● **WHAT YOU HAVE TO DO**:
I need the records below restated word for word, without their pictures.

(Records from a data source)
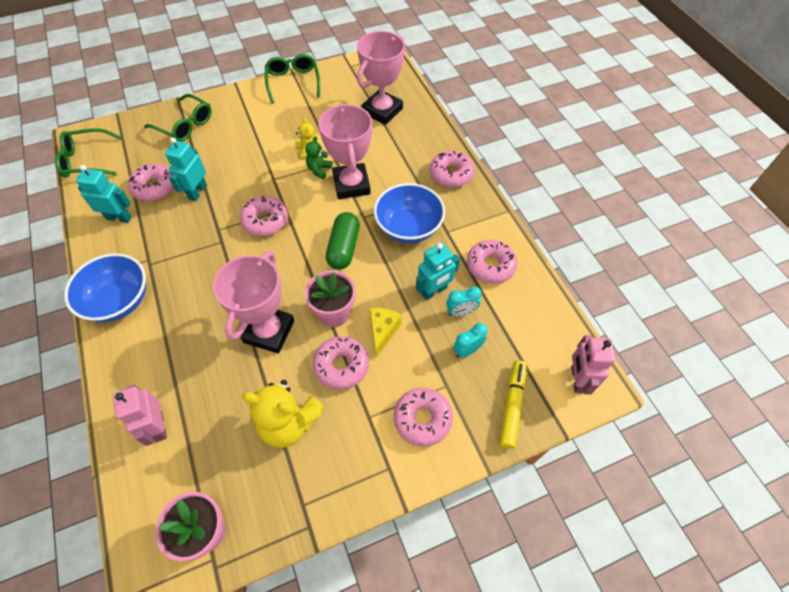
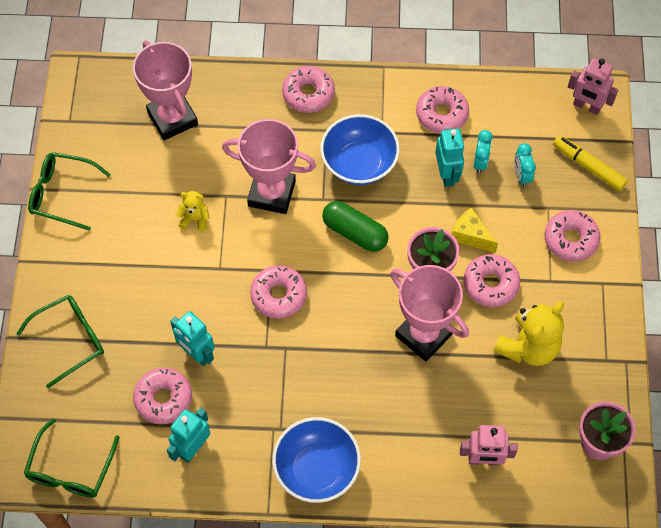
camera: 65 degrees left, 5 degrees up
(319, 170) = (231, 217): green teddy bear -> none

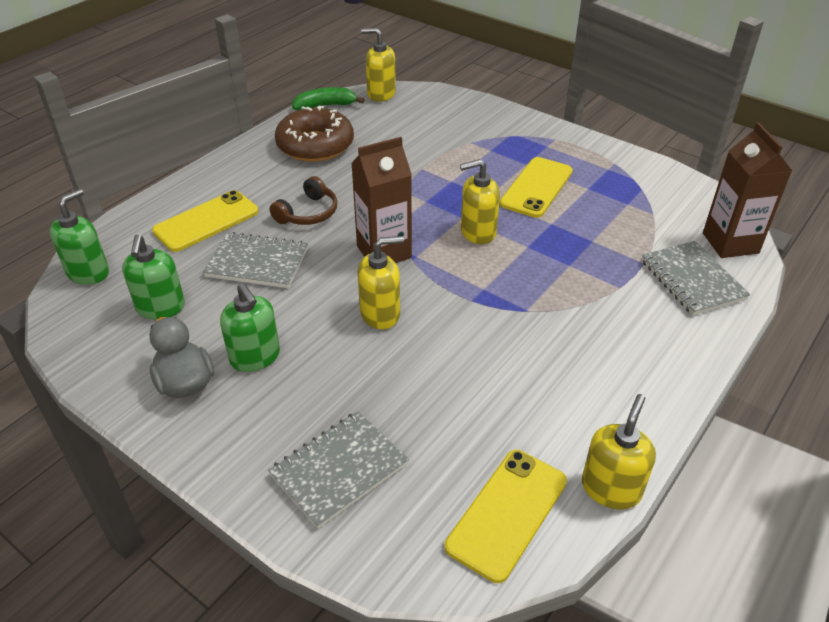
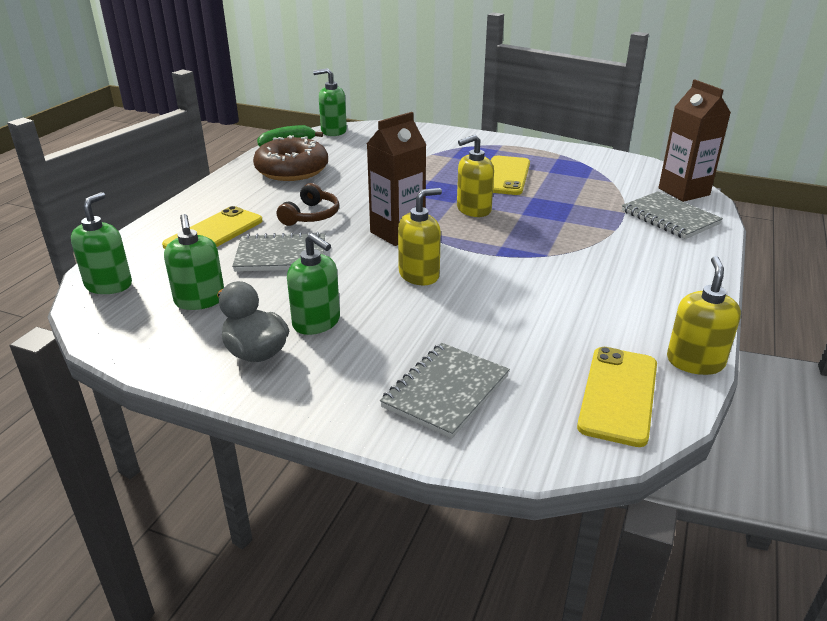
camera: 15 degrees left, 10 degrees down
(381, 94) = (333, 131): yellow soap dispenser -> green soap dispenser

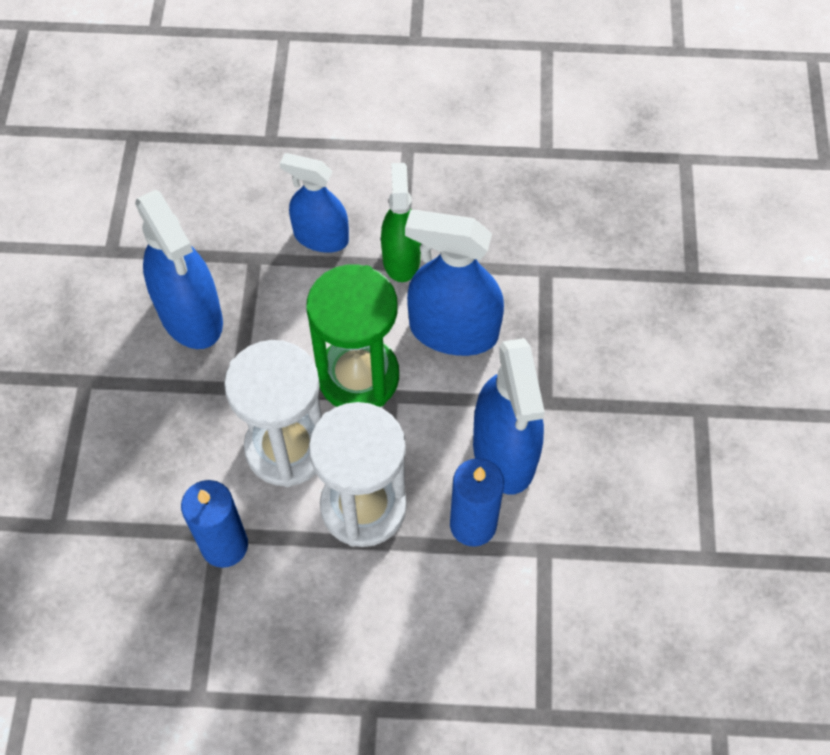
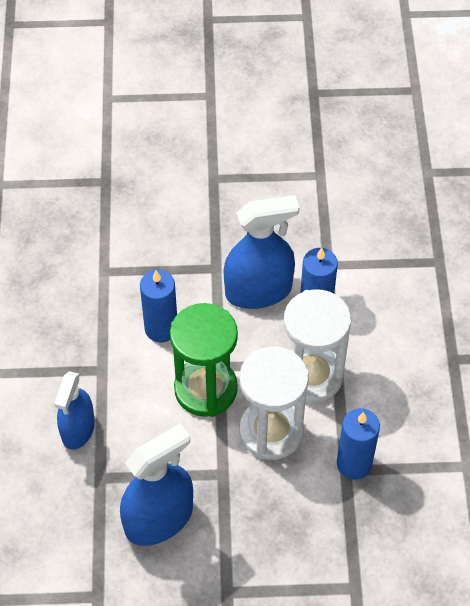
camera: 95 degrees left, 5 degrees down
(401, 259) = (97, 369): green spray bottle -> none
(453, 331) = (161, 328): blue spray bottle -> blue candle

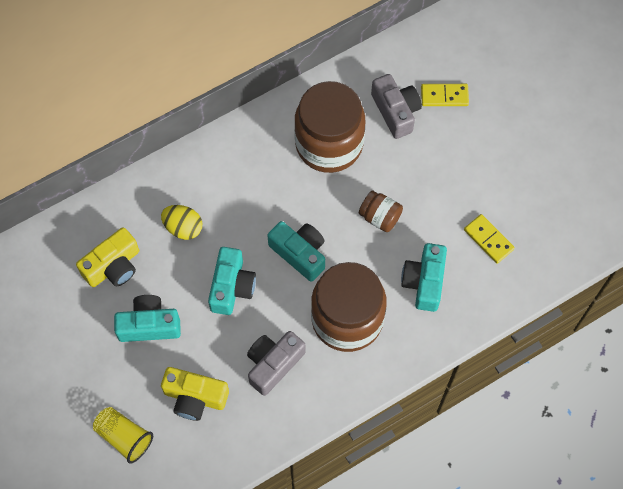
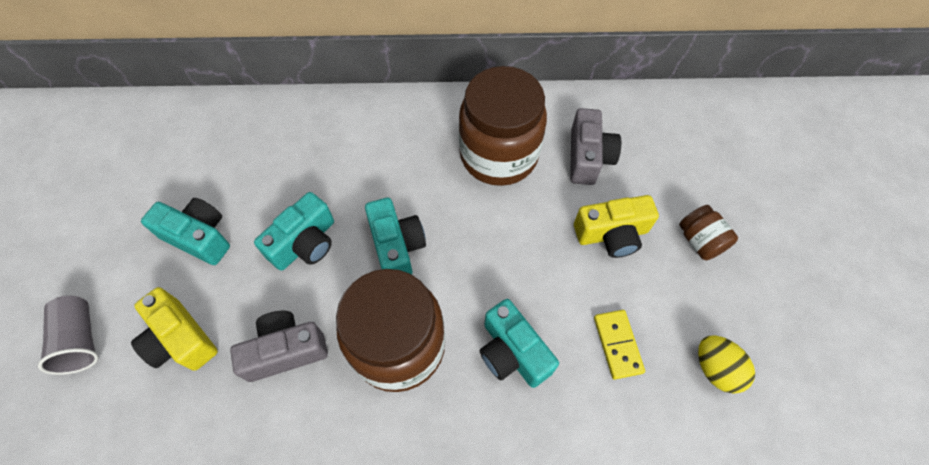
camera: 30 degrees right, 5 degrees down
(113, 266) = (213, 164): yellow camera -> yellow camera (612, 234)
(124, 437) = (81, 340): yellow cup -> grey cup
(183, 228) = (303, 162): yellow egg -> yellow egg (715, 369)
(380, 217) = (506, 253): brown jar -> brown jar (700, 241)
(424, 282) = (512, 352): turquoise camera -> turquoise camera turned 75 degrees counterclockwise
(444, 96) = (650, 166): yellow domino -> none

● **RESPONSE**:
camera: 65 degrees left, 5 degrees up
(319, 170) = (231, 217): green teddy bear -> none

camera: 15 degrees left, 10 degrees down
(381, 94) = (333, 131): yellow soap dispenser -> green soap dispenser

camera: 95 degrees left, 5 degrees down
(401, 259) = (97, 369): green spray bottle -> none
(453, 331) = (161, 328): blue spray bottle -> blue candle

camera: 30 degrees right, 5 degrees down
(113, 266) = (213, 164): yellow camera -> yellow camera (612, 234)
(124, 437) = (81, 340): yellow cup -> grey cup
(183, 228) = (303, 162): yellow egg -> yellow egg (715, 369)
(380, 217) = (506, 253): brown jar -> brown jar (700, 241)
(424, 282) = (512, 352): turquoise camera -> turquoise camera turned 75 degrees counterclockwise
(444, 96) = (650, 166): yellow domino -> none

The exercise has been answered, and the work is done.